DATASET RECORDS:
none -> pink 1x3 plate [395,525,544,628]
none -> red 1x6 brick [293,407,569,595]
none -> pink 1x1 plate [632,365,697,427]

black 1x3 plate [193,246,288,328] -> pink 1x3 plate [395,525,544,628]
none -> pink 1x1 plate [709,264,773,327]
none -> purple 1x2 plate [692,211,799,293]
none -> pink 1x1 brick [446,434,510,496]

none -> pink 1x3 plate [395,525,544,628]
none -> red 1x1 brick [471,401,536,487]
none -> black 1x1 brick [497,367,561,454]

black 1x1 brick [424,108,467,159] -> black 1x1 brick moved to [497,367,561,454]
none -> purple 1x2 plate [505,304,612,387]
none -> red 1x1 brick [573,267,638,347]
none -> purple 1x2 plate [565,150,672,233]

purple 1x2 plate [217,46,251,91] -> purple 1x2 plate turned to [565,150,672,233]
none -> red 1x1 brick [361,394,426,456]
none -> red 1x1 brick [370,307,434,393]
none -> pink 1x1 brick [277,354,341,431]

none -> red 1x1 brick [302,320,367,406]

TASK DIRECTIONS: Give the data back exactly as it stands.

SOLUTION FOR THIS EXERCISE:
none -> pink 1x3 plate [395,525,544,628]
none -> red 1x6 brick [293,407,569,595]
none -> pink 1x1 plate [632,365,697,427]

black 1x3 plate [193,246,288,328] -> pink 1x3 plate [395,525,544,628]
none -> pink 1x1 plate [709,264,773,327]
none -> purple 1x2 plate [692,211,799,293]
none -> pink 1x1 brick [446,434,510,496]

none -> pink 1x3 plate [395,525,544,628]
none -> red 1x1 brick [471,401,536,487]
none -> black 1x1 brick [497,367,561,454]

black 1x1 brick [424,108,467,159] -> black 1x1 brick moved to [497,367,561,454]
none -> purple 1x2 plate [505,304,612,387]
none -> red 1x1 brick [573,267,638,347]
none -> purple 1x2 plate [565,150,672,233]

purple 1x2 plate [217,46,251,91] -> purple 1x2 plate turned to [565,150,672,233]
none -> red 1x1 brick [361,394,426,456]
none -> red 1x1 brick [370,307,434,393]
none -> pink 1x1 brick [277,354,341,431]

none -> red 1x1 brick [302,320,367,406]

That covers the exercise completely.